» ABOUT THIS EXERCISE
Identify every line in the records below that contains the word "black", and copy each of those lines.

» RECORDS SHOWN
..........

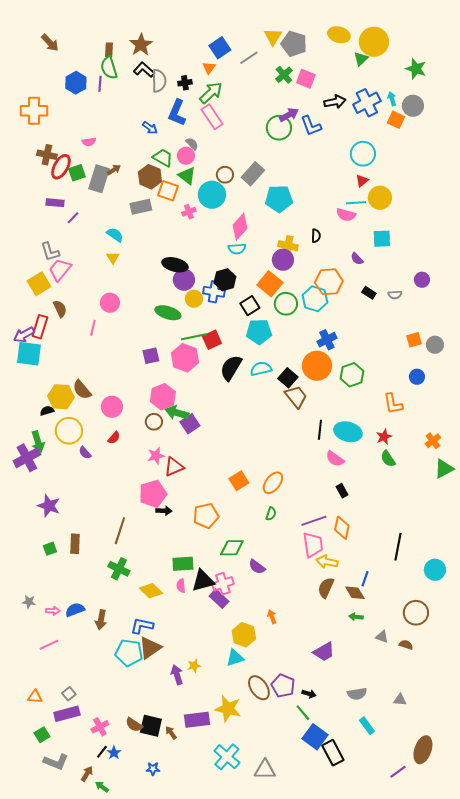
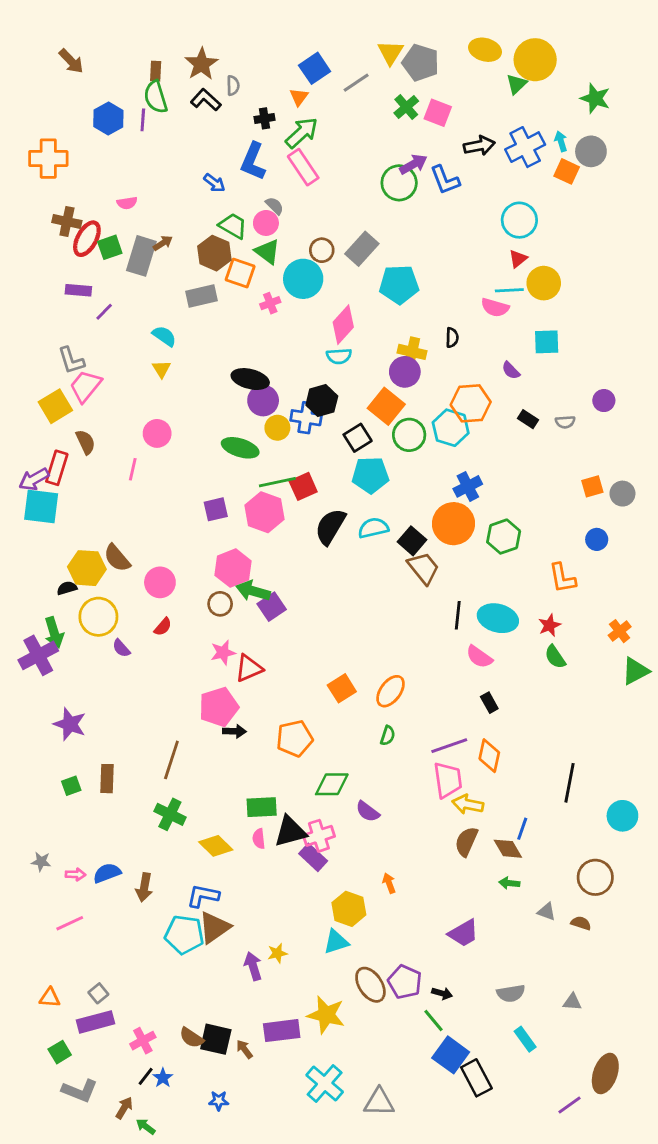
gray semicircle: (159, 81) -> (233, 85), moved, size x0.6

..........

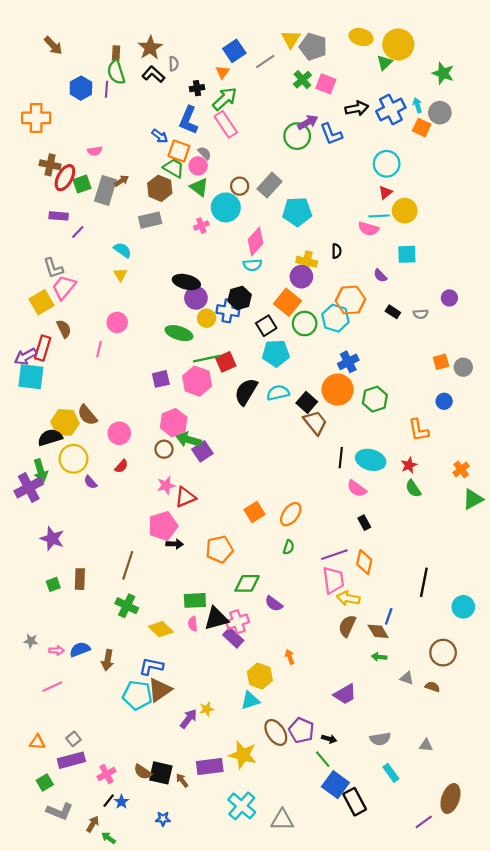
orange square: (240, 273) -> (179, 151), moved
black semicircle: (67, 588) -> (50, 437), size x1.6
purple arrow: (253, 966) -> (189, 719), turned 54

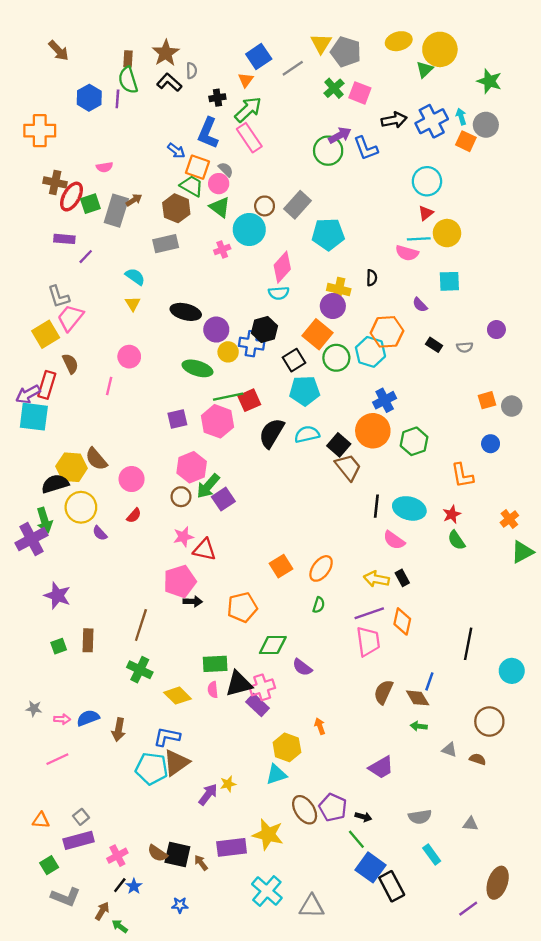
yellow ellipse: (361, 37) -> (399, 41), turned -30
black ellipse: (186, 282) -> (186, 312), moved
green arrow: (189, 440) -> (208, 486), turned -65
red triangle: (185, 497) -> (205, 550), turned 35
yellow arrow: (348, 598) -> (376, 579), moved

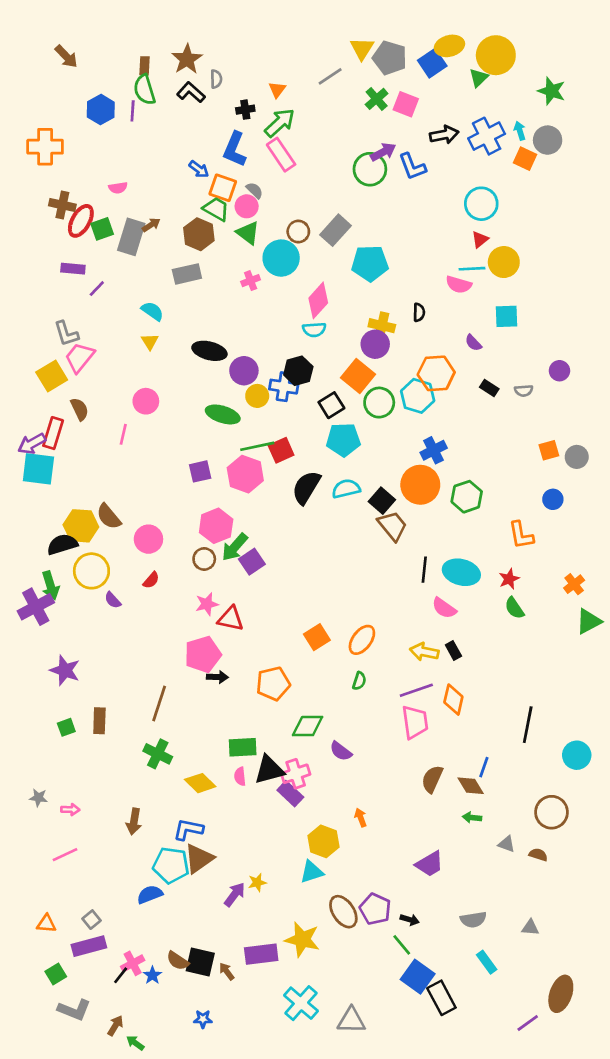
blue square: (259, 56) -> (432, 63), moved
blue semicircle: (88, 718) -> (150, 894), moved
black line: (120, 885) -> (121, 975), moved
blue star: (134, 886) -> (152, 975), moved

..........

» RESPONSE AREA
black semicircle: (67, 588) -> (50, 437), size x1.6
black ellipse: (186, 282) -> (186, 312), moved
black line: (120, 885) -> (121, 975), moved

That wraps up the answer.